Assignment - Locate the string "moved" in the records below. Copy every line where it occurs.

Records for the exercise -
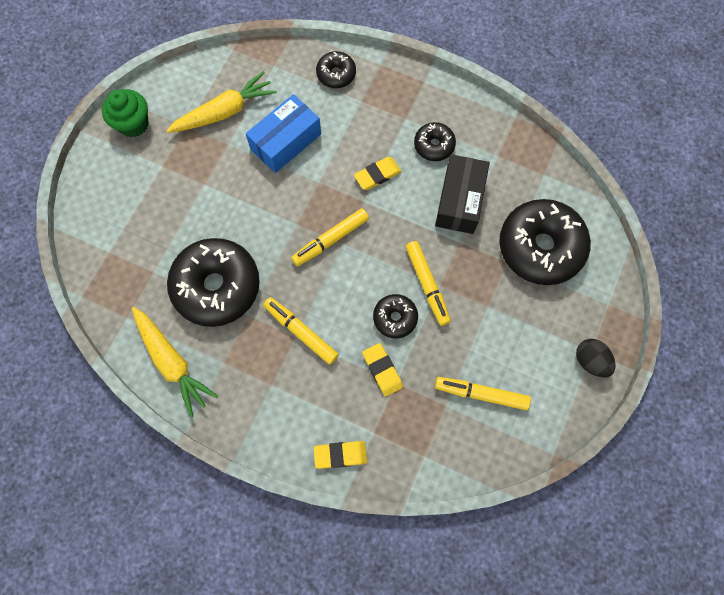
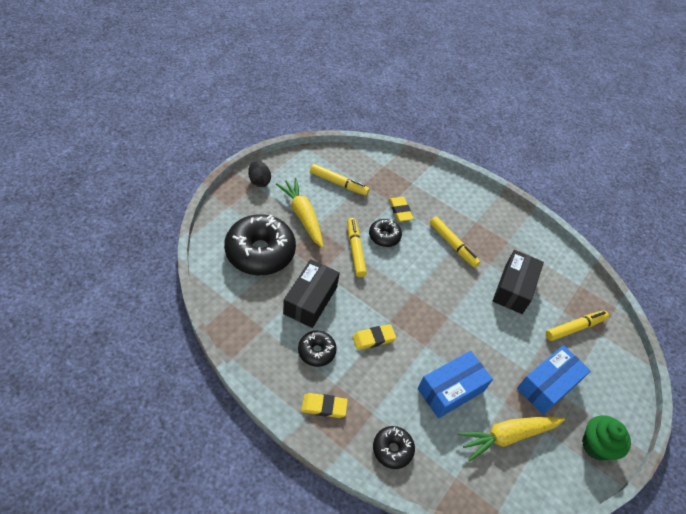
camera: 175 degrees left, 20 degrees down
yellow carrot [132,307,218,417] -> yellow carrot moved to [276,178,323,248]
black donut [167,238,260,327] -> black box [493,250,544,314]
yellow marker [291,208,369,266] -> yellow marker moved to [546,310,609,341]
yellow eraser [314,441,367,469] -> yellow eraser moved to [301,393,348,418]
none -> blue box [517,345,591,415]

Answer to the problem -
yellow carrot [132,307,218,417] -> yellow carrot moved to [276,178,323,248]
yellow marker [291,208,369,266] -> yellow marker moved to [546,310,609,341]
yellow eraser [314,441,367,469] -> yellow eraser moved to [301,393,348,418]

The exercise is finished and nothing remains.